* [Input records]
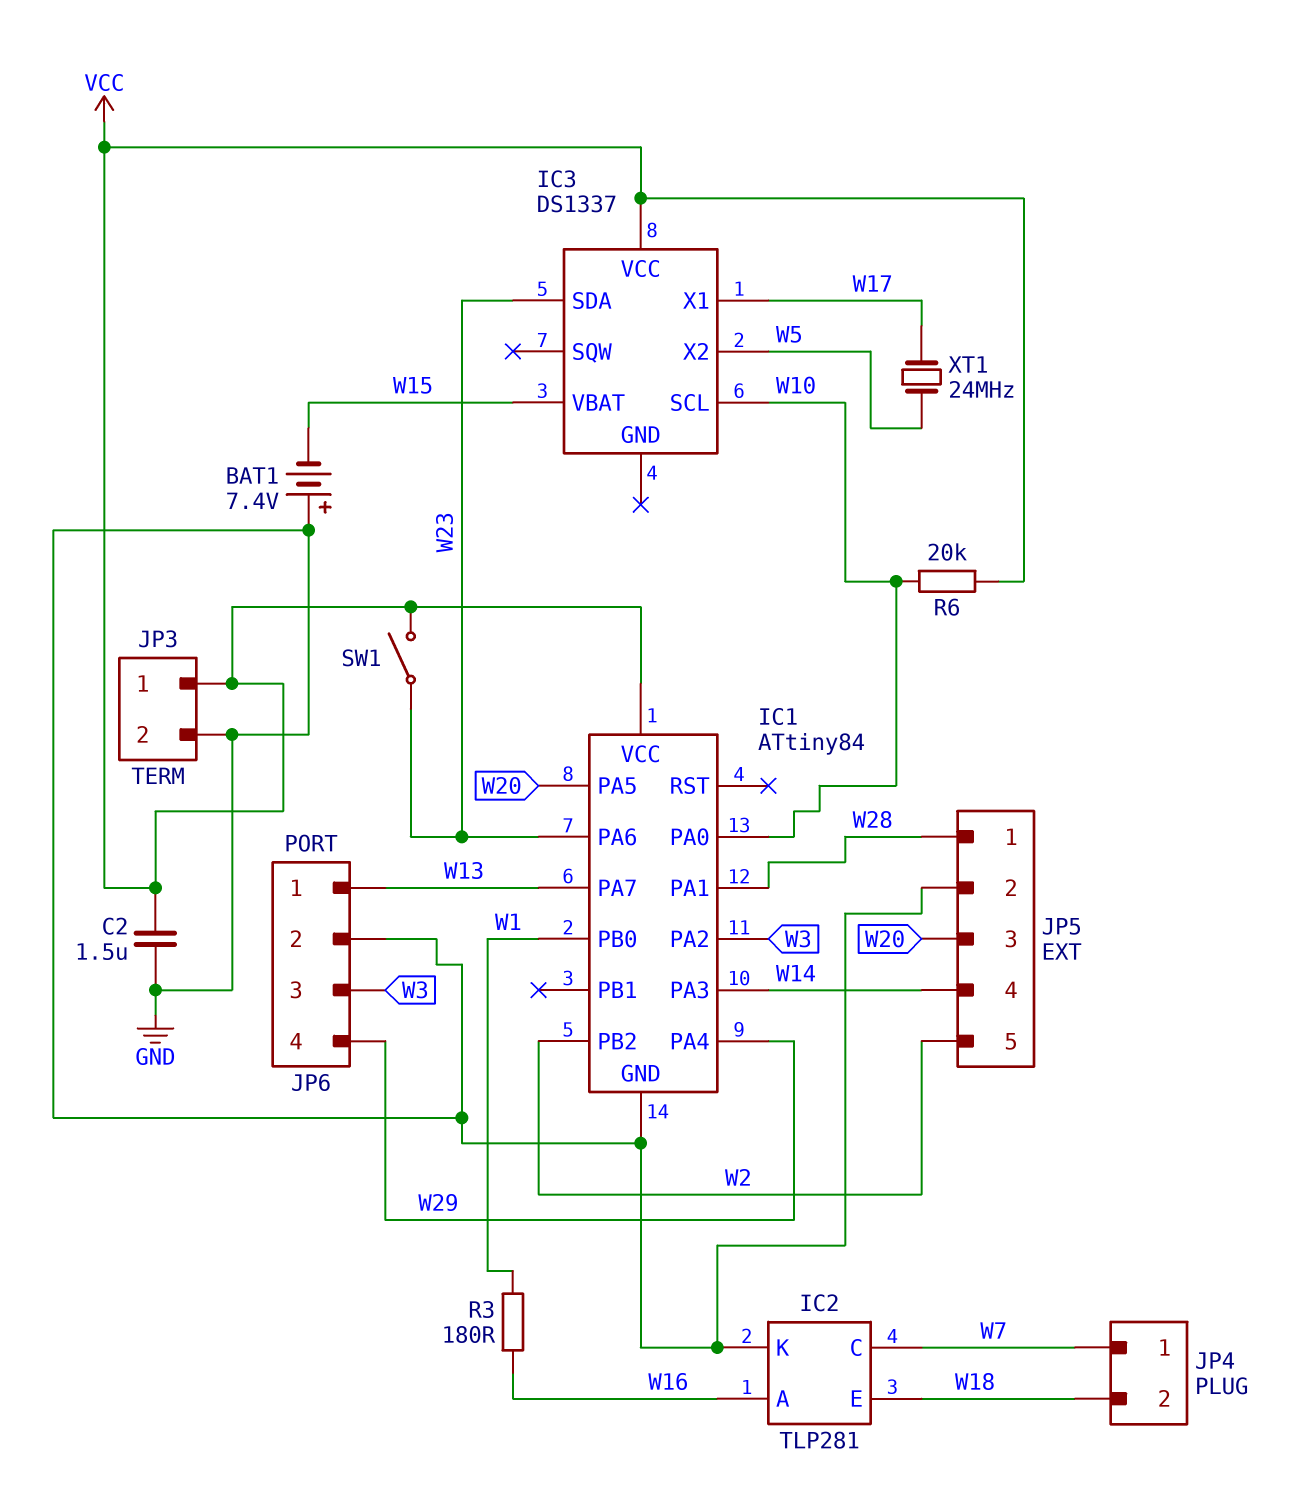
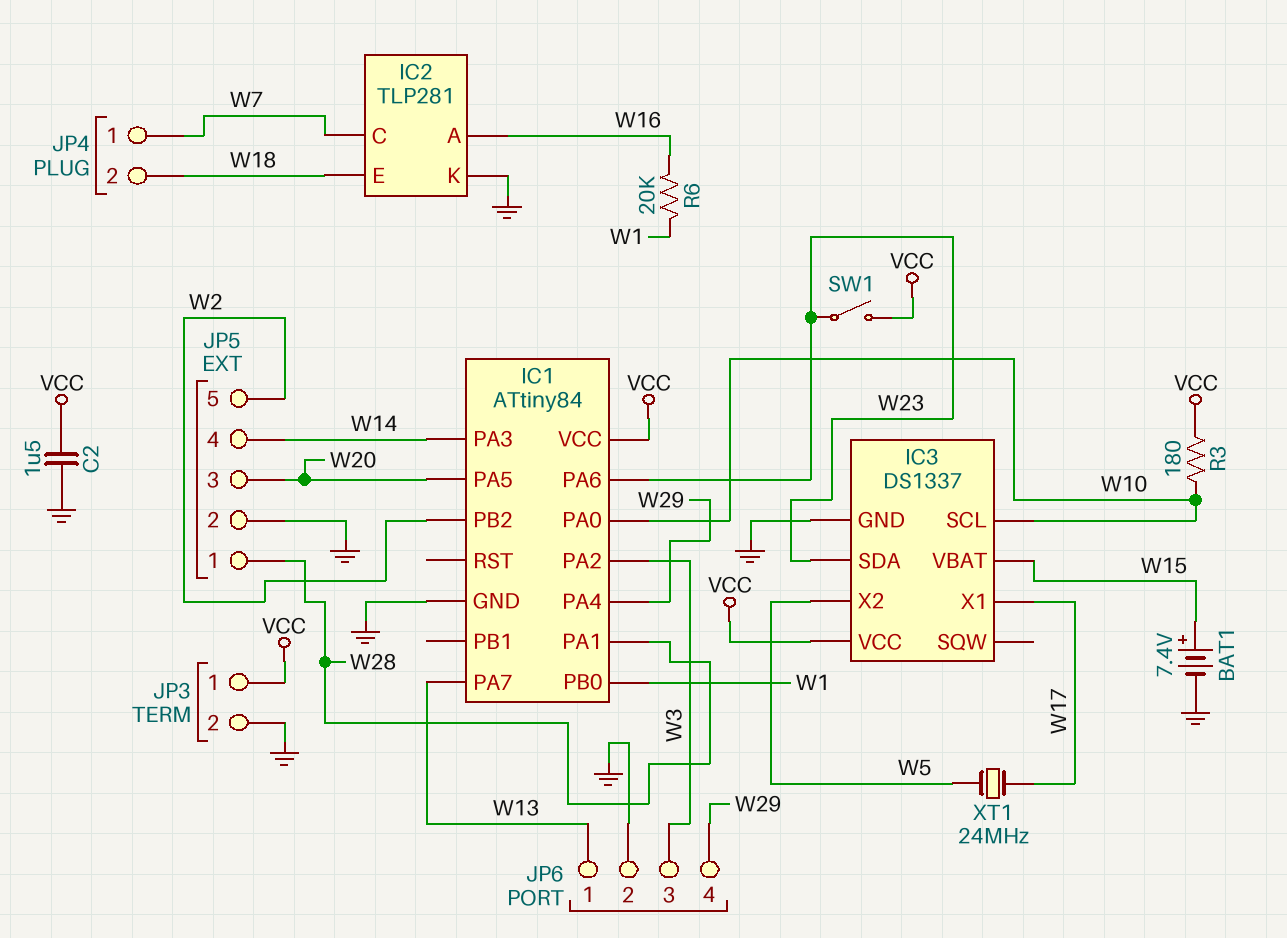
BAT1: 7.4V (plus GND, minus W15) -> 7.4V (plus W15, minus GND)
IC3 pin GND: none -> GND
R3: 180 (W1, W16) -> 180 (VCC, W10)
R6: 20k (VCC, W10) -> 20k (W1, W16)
...
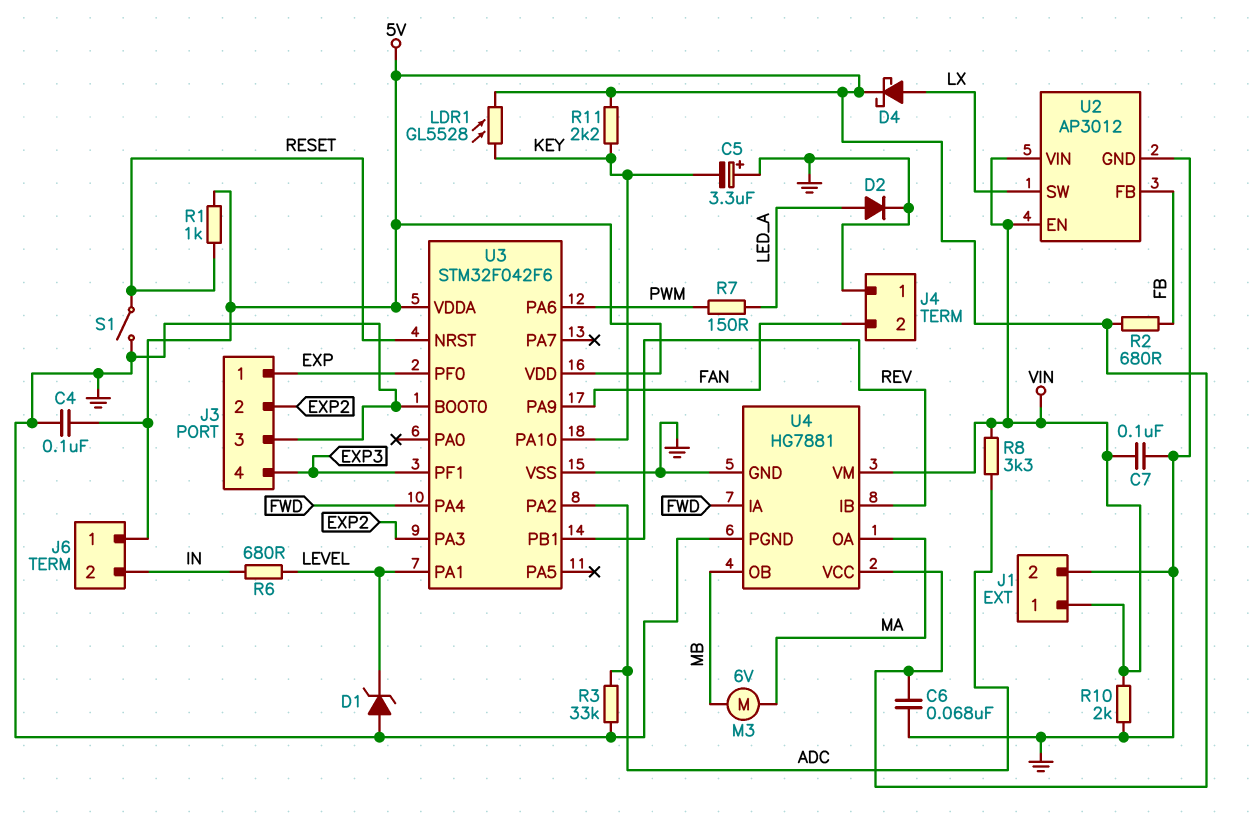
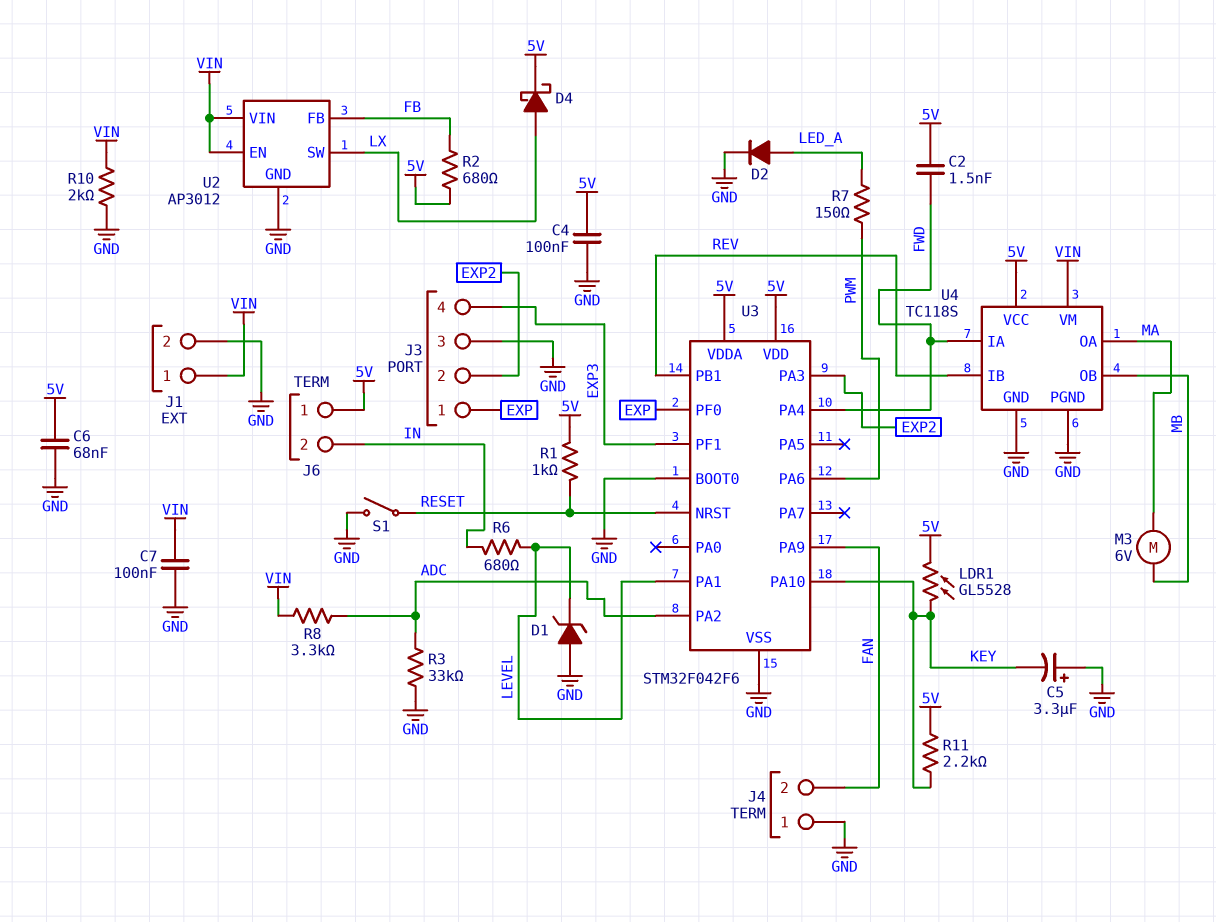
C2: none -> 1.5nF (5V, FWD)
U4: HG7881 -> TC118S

* [Work instructions] Using the entries above, repeat only the lines from the one containing "BAT1: 7.4V (plus" through the one containing "R6: 20k (VCC, W10) -> 20k (W1, W16)", end lines included.

* [Reply to the exercise]
BAT1: 7.4V (plus GND, minus W15) -> 7.4V (plus W15, minus GND)
IC3 pin GND: none -> GND
R3: 180 (W1, W16) -> 180 (VCC, W10)
R6: 20k (VCC, W10) -> 20k (W1, W16)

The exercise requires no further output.